- Task description: Apart from the images, the entire listing below must be restated word for word.
====
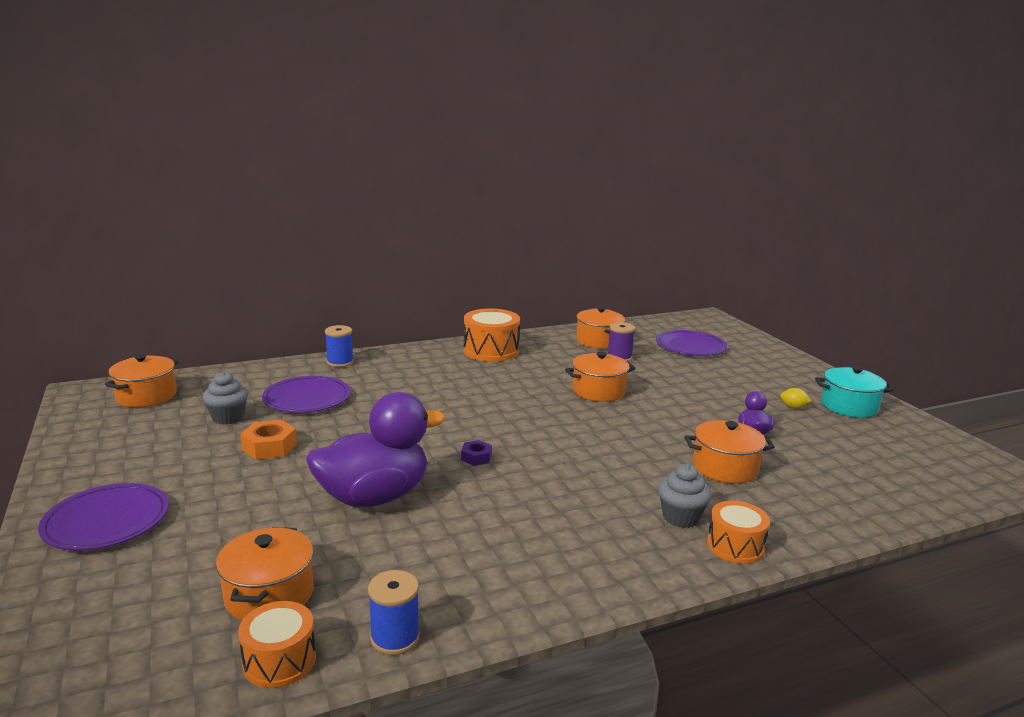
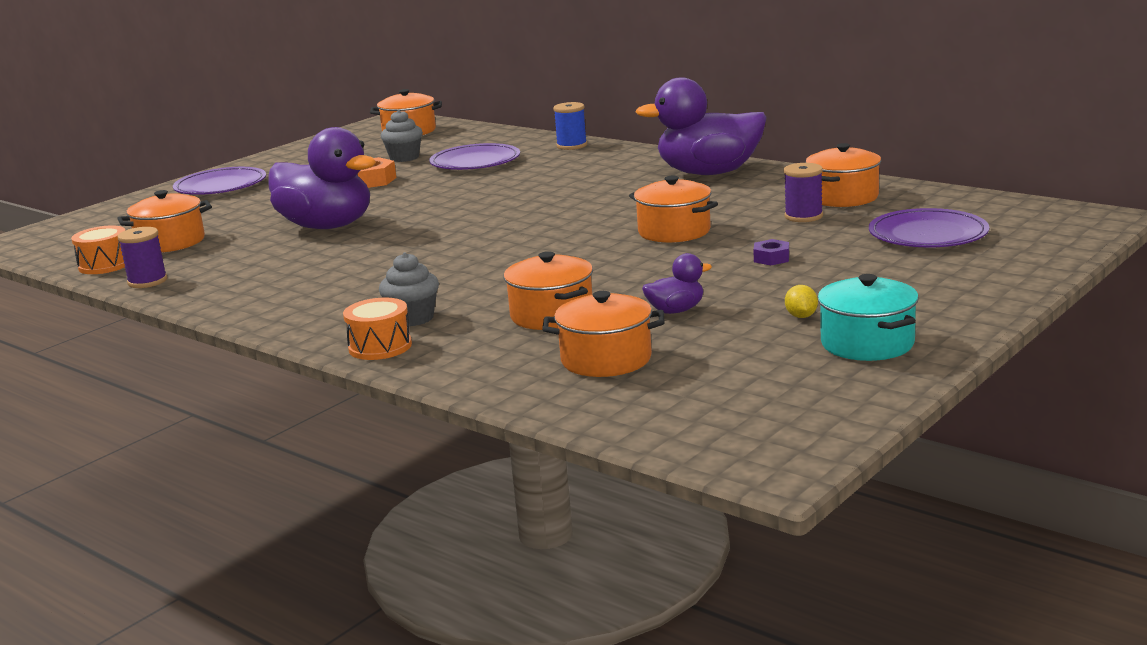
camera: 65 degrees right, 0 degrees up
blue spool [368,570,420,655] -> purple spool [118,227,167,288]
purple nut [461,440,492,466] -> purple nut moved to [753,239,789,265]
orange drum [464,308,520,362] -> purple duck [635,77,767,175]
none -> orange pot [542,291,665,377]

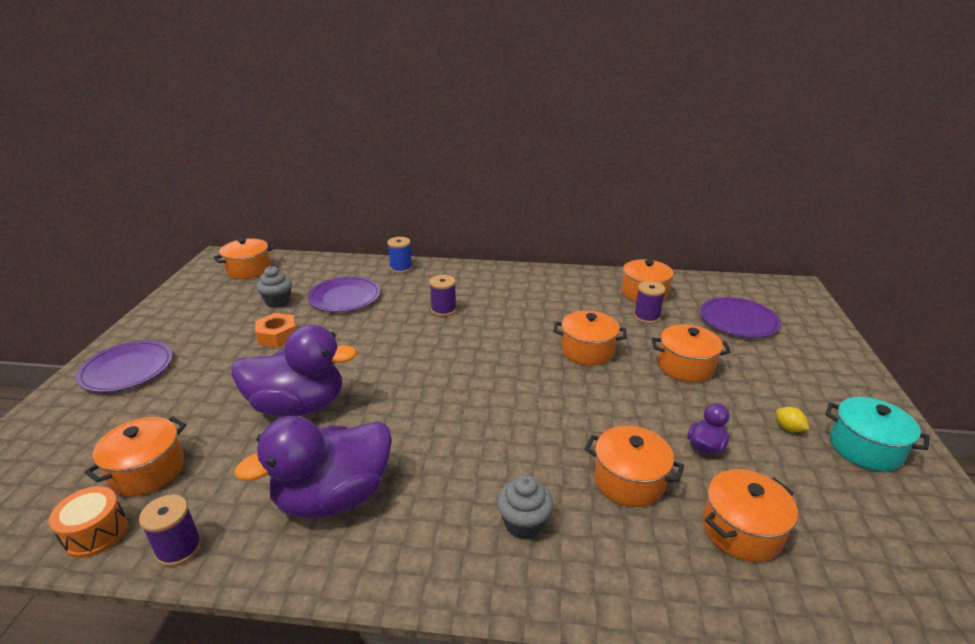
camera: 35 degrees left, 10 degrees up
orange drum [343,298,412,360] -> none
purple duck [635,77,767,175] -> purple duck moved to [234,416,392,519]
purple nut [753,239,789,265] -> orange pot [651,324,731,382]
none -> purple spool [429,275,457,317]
====
- Solution to this exercise:
camera: 65 degrees right, 0 degrees up
blue spool [368,570,420,655] -> purple spool [118,227,167,288]
purple nut [461,440,492,466] -> purple nut moved to [753,239,789,265]
orange drum [464,308,520,362] -> purple duck [635,77,767,175]
none -> orange pot [542,291,665,377]

camera: 35 degrees left, 10 degrees up
orange drum [343,298,412,360] -> none
purple duck [635,77,767,175] -> purple duck moved to [234,416,392,519]
purple nut [753,239,789,265] -> orange pot [651,324,731,382]
none -> purple spool [429,275,457,317]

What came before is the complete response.